### CHALLENGE
Show each line of the data below that contains the string "third", copied in full. Case counts, so a line matches only when the letters agree in case.

### SUPPLIED ENTRIES
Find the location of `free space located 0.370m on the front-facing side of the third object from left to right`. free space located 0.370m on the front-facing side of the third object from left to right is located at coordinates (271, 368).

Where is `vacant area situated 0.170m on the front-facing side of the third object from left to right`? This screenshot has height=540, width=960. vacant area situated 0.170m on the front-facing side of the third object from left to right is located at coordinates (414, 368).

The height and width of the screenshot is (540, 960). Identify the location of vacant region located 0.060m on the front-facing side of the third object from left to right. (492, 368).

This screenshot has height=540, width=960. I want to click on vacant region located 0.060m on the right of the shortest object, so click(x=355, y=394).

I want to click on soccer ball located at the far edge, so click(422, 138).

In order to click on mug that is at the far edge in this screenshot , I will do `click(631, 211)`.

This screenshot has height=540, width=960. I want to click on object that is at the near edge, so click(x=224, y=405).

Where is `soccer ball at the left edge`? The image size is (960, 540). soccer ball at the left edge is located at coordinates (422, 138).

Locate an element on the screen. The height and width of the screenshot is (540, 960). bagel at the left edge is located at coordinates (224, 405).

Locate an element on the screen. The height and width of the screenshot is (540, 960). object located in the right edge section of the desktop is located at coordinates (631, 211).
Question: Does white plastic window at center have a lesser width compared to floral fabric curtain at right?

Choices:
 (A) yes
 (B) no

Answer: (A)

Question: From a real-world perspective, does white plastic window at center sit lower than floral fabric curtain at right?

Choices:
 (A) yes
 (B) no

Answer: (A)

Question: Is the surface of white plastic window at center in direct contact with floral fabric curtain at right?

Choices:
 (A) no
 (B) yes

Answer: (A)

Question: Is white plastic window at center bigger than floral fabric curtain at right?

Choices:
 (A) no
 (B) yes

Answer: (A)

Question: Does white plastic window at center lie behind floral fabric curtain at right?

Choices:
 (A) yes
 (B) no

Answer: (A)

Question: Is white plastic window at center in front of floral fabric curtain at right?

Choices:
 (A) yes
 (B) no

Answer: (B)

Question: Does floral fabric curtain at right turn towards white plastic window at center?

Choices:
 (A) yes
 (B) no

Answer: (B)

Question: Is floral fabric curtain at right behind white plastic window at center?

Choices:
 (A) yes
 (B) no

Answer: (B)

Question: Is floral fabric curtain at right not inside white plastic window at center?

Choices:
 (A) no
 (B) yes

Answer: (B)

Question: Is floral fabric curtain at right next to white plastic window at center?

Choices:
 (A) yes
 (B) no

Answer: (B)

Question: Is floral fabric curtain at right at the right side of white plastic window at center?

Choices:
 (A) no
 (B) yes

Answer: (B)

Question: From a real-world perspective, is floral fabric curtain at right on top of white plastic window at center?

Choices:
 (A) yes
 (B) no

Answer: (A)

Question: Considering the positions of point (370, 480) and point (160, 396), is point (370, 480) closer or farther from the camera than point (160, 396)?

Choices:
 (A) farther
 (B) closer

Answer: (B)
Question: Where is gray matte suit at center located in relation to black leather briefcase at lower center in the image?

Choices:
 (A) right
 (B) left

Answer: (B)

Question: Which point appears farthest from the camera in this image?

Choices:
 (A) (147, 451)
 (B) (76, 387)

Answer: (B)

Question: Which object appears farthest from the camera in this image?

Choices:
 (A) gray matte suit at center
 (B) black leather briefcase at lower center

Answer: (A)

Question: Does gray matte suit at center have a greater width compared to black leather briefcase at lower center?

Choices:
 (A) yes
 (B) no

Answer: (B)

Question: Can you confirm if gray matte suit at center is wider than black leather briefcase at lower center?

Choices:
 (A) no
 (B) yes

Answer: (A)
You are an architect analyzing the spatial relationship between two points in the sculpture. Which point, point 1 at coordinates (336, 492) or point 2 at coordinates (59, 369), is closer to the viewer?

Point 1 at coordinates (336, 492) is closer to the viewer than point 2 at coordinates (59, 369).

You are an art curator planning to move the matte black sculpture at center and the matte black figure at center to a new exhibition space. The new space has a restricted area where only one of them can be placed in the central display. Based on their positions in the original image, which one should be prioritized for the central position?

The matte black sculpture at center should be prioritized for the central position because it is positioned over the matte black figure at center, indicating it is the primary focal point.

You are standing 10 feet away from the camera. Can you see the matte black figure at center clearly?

### RESULT OF THE TASK
Find the location of `free space located 0.370m on the front-facing side of the third object from left to right`. free space located 0.370m on the front-facing side of the third object from left to right is located at coordinates (271, 368).
Where is `vacant area situated 0.170m on the front-facing side of the third object from left to right`? This screenshot has height=540, width=960. vacant area situated 0.170m on the front-facing side of the third object from left to right is located at coordinates (414, 368).
The height and width of the screenshot is (540, 960). Identify the location of vacant region located 0.060m on the front-facing side of the third object from left to right. (492, 368).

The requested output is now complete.